### [DIRECTION]
Copy word for word the records that begin with the line containing "At what (x,y)" and end with the line containing "Looking at the", both lines included, leaving out the pictures.

### [RAW DATA]
## begin

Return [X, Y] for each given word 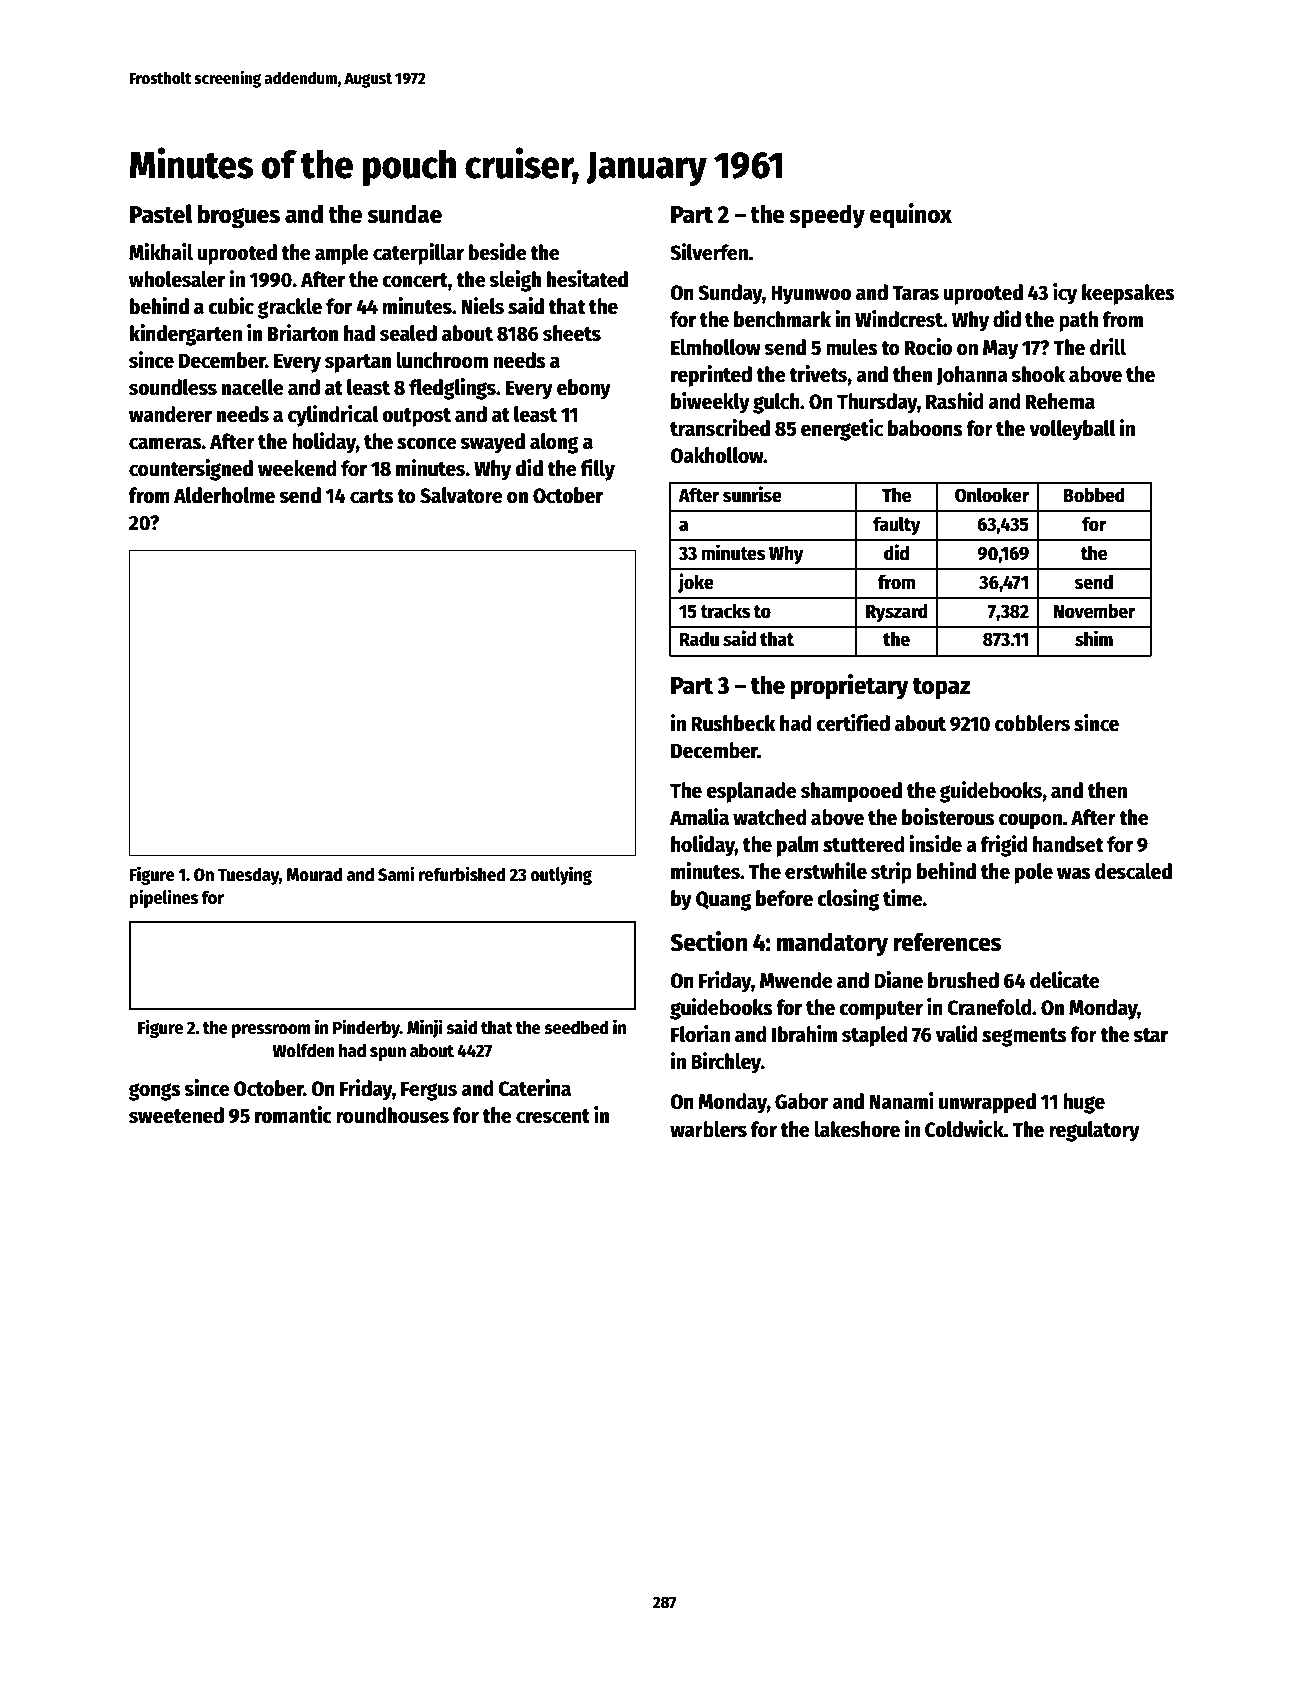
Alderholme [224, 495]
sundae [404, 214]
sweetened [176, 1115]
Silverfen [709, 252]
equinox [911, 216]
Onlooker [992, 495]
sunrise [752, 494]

## end
## begin

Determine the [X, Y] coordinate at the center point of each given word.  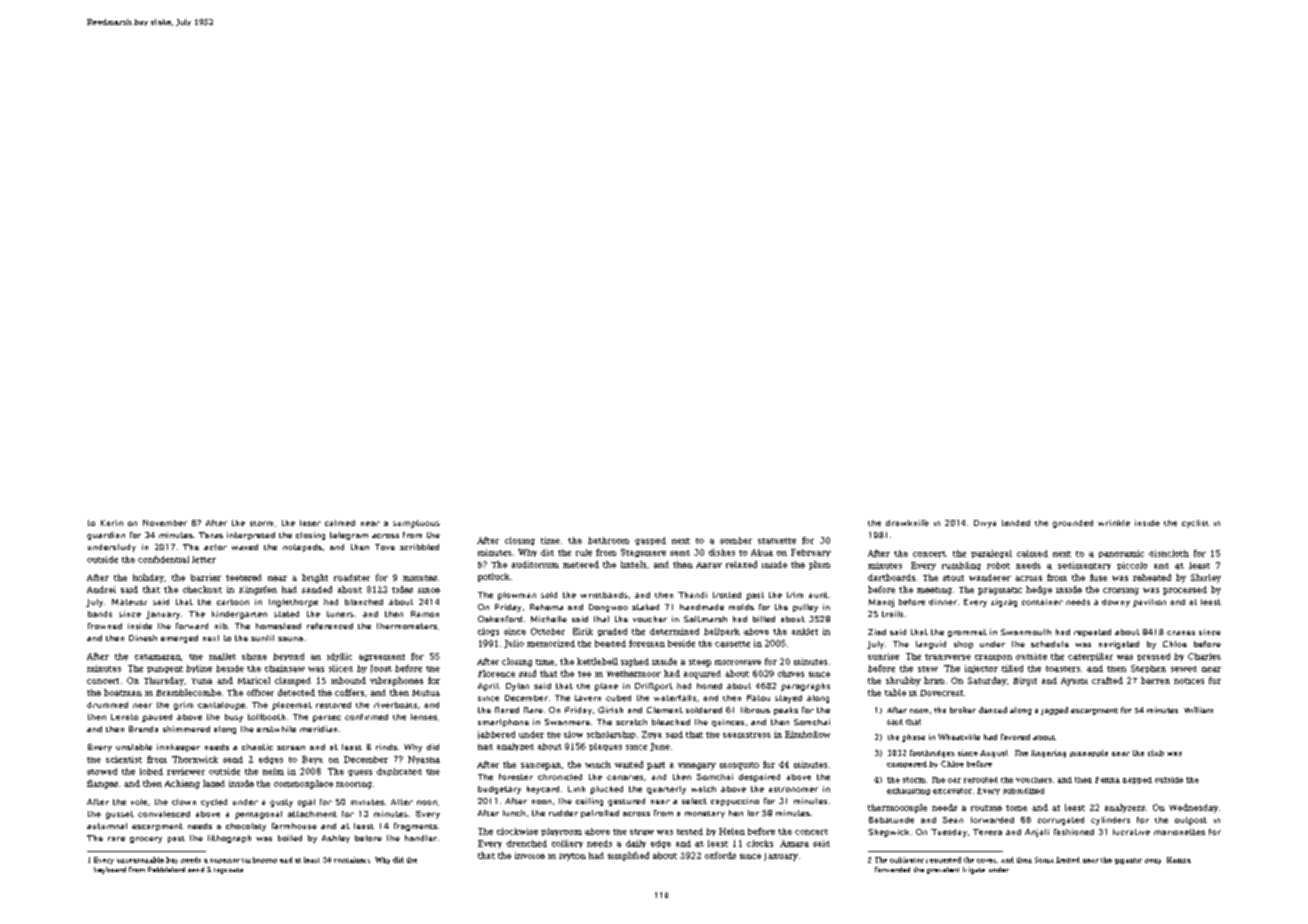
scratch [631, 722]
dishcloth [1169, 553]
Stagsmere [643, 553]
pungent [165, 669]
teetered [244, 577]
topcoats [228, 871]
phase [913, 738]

## end
## begin

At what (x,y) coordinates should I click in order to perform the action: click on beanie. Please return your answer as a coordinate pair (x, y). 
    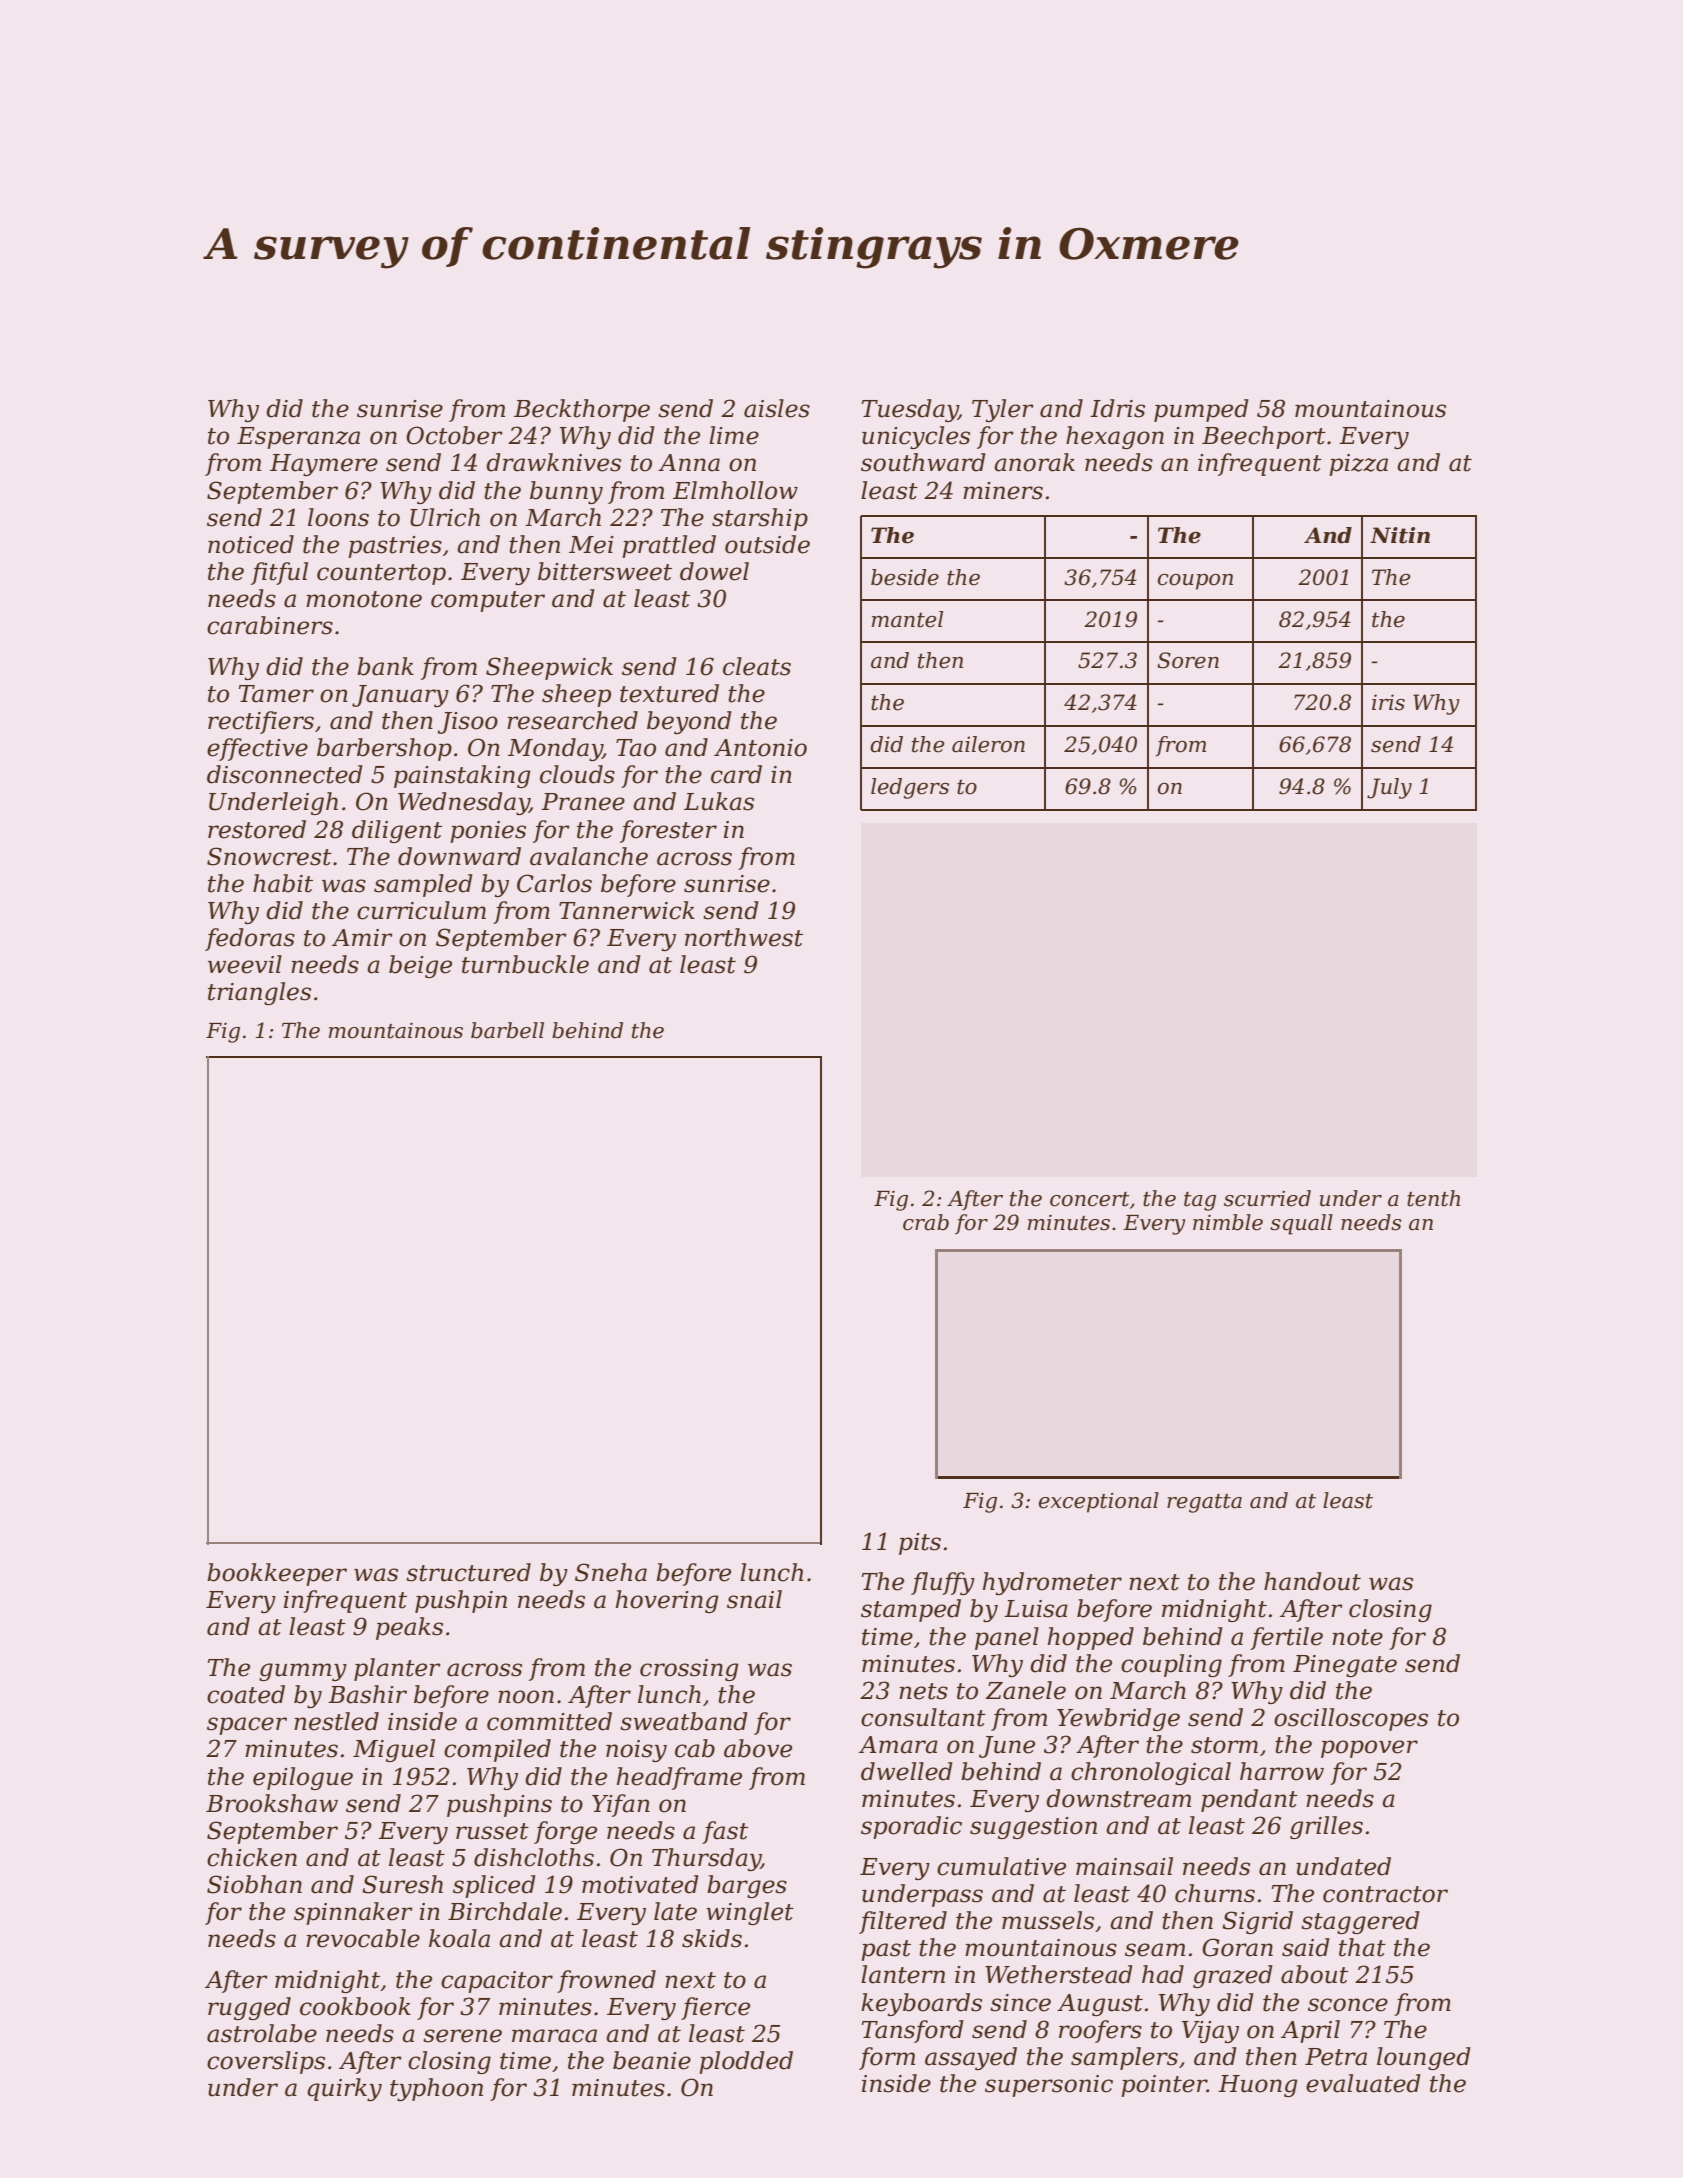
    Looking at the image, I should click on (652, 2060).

## end

### [EXERCISE OUTPUT]
At what (x,y) coordinates should I click in order to perform the action: click on beanie. Please return your answer as a coordinate pair (x, y). 
    Looking at the image, I should click on (652, 2060).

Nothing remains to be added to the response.